▸ TASK TO COMPLETE: Your answer should be the records again, unchanged in wording and free of images.

[Scene change data]
+++++

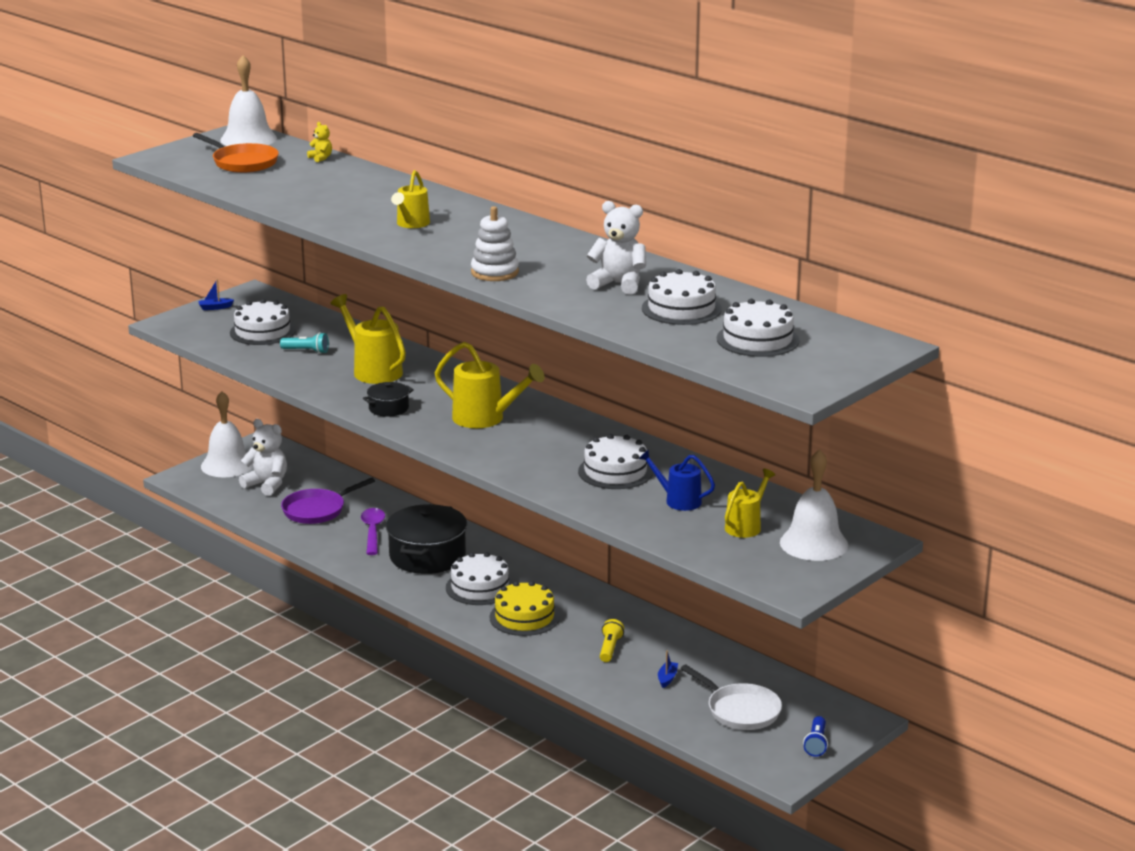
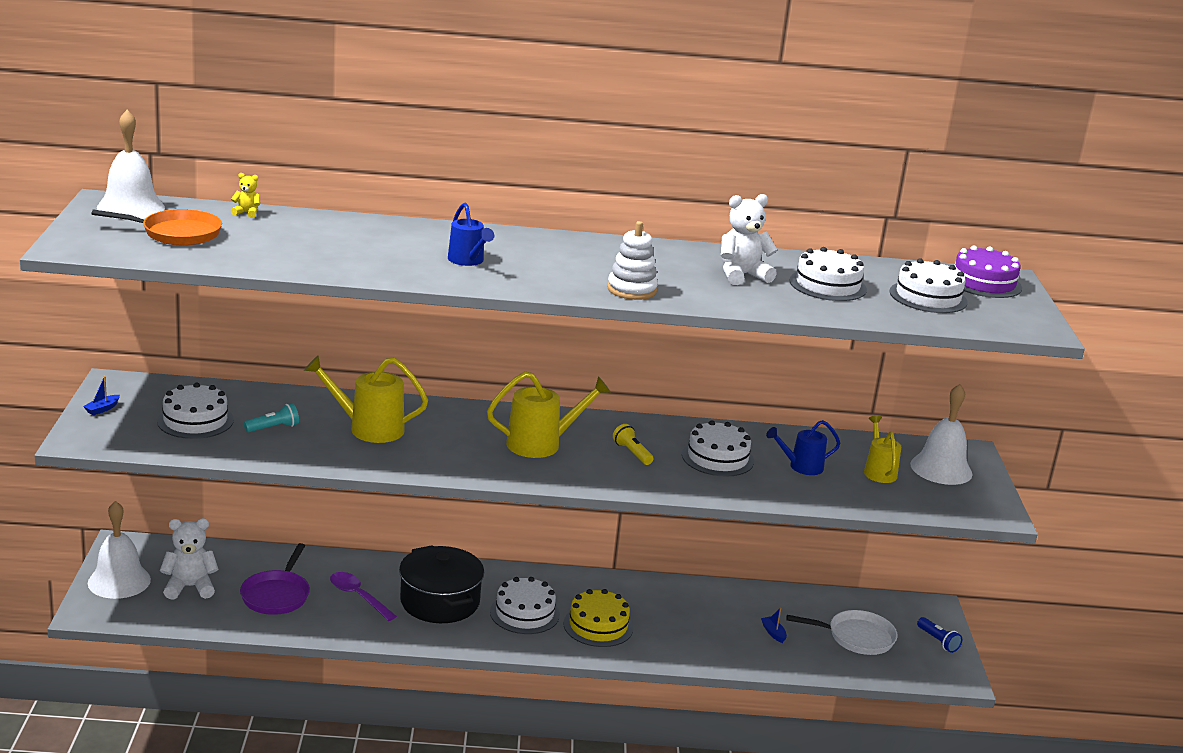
camera: 45 degrees left, 0 degrees up
(388, 408) = (446, 461): black pot -> none
(411, 224) = (468, 261): yellow watering can -> blue watering can
(610, 648) = (699, 625): yellow flashlight -> yellow flashlight (632, 453)
(850, 343) = (983, 282): none -> purple cake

+++++

▸ YOUR RESPONSE:
camera: 45 degrees left, 0 degrees up
(388, 408) = (446, 461): black pot -> none
(411, 224) = (468, 261): yellow watering can -> blue watering can
(610, 648) = (699, 625): yellow flashlight -> yellow flashlight (632, 453)
(850, 343) = (983, 282): none -> purple cake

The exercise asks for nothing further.